* START Input data *
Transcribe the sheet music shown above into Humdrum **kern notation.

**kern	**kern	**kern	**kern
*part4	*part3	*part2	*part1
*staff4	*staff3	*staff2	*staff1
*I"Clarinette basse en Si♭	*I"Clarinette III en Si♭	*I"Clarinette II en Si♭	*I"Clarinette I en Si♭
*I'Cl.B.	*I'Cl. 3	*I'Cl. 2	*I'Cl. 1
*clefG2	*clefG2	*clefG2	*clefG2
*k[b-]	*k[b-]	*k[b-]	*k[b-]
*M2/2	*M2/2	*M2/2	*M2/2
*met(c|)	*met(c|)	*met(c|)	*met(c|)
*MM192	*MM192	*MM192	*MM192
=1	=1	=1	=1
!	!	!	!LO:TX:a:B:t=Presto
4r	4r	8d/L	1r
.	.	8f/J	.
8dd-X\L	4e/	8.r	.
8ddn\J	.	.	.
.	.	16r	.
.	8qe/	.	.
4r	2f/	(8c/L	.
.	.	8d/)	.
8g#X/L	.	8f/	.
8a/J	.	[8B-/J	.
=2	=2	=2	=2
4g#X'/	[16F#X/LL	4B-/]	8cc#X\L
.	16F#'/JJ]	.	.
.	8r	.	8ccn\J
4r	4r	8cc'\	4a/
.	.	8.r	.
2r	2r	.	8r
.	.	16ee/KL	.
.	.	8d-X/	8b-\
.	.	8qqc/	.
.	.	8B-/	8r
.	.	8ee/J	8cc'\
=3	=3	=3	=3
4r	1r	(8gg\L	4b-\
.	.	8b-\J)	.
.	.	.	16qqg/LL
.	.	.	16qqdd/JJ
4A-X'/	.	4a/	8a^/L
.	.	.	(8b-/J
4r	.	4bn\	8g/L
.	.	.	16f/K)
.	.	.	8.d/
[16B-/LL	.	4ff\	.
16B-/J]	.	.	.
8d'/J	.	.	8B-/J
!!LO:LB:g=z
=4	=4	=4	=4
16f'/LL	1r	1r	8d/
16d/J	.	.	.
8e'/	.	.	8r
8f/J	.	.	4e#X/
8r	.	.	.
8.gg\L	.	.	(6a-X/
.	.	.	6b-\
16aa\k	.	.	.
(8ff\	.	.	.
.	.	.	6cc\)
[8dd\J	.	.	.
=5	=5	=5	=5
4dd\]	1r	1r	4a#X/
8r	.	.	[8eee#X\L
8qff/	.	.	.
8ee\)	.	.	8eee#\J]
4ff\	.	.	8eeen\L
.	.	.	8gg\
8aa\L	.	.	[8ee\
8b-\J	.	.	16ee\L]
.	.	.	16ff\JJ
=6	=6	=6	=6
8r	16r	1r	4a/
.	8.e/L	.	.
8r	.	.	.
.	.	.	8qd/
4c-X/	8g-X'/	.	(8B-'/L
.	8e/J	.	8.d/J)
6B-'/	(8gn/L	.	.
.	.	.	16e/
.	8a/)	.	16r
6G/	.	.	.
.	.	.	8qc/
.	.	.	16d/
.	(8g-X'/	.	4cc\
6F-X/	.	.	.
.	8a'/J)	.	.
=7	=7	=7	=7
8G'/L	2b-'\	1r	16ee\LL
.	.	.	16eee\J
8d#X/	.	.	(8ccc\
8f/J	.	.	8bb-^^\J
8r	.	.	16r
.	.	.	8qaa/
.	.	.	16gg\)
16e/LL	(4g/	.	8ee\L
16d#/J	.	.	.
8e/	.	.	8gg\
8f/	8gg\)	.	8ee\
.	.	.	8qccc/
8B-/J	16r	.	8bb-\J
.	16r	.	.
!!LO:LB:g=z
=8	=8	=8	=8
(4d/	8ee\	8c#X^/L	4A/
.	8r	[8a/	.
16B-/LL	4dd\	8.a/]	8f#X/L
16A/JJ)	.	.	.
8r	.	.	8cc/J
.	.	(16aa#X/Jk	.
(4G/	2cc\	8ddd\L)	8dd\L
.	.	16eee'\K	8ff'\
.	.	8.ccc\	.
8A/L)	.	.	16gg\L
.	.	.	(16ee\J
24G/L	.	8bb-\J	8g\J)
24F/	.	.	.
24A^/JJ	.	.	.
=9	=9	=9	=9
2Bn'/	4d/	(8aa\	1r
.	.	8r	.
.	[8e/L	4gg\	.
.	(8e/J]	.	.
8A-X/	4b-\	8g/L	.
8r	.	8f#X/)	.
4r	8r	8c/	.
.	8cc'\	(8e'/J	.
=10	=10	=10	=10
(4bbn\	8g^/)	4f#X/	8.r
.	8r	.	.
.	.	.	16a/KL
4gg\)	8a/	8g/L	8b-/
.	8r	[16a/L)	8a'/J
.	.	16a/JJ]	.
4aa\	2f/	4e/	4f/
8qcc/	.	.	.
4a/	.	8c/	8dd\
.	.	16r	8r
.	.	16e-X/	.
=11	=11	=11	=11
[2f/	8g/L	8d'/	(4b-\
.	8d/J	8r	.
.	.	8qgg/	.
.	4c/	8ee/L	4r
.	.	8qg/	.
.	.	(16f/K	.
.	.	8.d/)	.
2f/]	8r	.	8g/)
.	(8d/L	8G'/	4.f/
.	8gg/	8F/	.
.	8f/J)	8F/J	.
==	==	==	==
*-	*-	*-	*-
* END Input data *
Required task
Copy out every line of the listing above that contains the string "kern". Matching is case-sensitive.

Output below
Transcribe the sheet music shown above into Humdrum **kern notation.
**kern	**kern	**kern	**kern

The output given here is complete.